─── Material provided ───

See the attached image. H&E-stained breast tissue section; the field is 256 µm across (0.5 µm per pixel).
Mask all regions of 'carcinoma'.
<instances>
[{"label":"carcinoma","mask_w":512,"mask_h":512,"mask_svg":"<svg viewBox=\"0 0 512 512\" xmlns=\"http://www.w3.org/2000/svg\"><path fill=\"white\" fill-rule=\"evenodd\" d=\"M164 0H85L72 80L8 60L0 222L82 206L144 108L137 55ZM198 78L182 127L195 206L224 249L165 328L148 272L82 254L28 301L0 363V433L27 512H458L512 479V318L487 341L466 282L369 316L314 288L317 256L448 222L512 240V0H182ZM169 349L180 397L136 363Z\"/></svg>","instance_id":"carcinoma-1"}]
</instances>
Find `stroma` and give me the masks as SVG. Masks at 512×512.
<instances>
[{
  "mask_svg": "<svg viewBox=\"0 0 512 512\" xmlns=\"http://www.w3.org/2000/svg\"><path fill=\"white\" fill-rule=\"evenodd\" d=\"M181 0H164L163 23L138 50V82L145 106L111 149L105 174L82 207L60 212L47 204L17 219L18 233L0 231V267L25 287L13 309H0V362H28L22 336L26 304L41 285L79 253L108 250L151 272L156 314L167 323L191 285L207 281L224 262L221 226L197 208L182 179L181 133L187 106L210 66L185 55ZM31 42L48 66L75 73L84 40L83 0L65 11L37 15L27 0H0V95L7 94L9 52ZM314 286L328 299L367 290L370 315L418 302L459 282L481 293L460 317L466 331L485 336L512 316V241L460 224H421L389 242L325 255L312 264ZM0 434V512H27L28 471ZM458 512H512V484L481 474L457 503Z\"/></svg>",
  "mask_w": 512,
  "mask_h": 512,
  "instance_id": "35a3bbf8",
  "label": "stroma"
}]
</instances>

───

■ Written exercise
Each record above should be repeated exactly as it appears.

■ The completed task
See the attached image. H&E-stained breast tissue section; the field is 256 µm across (0.5 µm per pixel).
Mask all regions of 'carcinoma'.
<instances>
[{"label":"carcinoma","mask_w":512,"mask_h":512,"mask_svg":"<svg viewBox=\"0 0 512 512\" xmlns=\"http://www.w3.org/2000/svg\"><path fill=\"white\" fill-rule=\"evenodd\" d=\"M164 0H85L72 80L8 60L0 222L82 206L144 108L137 55ZM198 78L182 127L195 206L224 249L165 328L148 272L82 254L28 301L0 363V433L27 512H458L512 479V318L487 341L466 282L369 316L314 288L317 256L448 222L512 240V0H182ZM169 349L180 397L136 363Z\"/></svg>","instance_id":"carcinoma-1"}]
</instances>
Find `stroma` and give me the masks as SVG. Masks at 512×512.
<instances>
[{
  "mask_svg": "<svg viewBox=\"0 0 512 512\" xmlns=\"http://www.w3.org/2000/svg\"><path fill=\"white\" fill-rule=\"evenodd\" d=\"M181 0H164L163 23L138 50V82L145 106L111 149L105 174L82 207L60 212L47 204L17 219L18 233L0 231V267L25 287L13 309H0V362H28L22 336L26 304L41 285L79 253L108 250L151 272L156 314L167 323L191 285L207 281L224 262L221 226L197 208L182 179L181 133L187 106L210 66L185 55ZM31 42L48 66L75 73L84 40L83 0L65 11L37 15L27 0H0V95L7 94L9 52ZM314 286L328 299L367 290L370 315L418 302L459 282L481 293L460 317L466 331L485 336L512 316V241L460 224H421L389 242L325 255L312 264ZM0 434V512H27L28 471ZM458 512H512V484L481 474L457 503Z\"/></svg>",
  "mask_w": 512,
  "mask_h": 512,
  "instance_id": "35a3bbf8",
  "label": "stroma"
}]
</instances>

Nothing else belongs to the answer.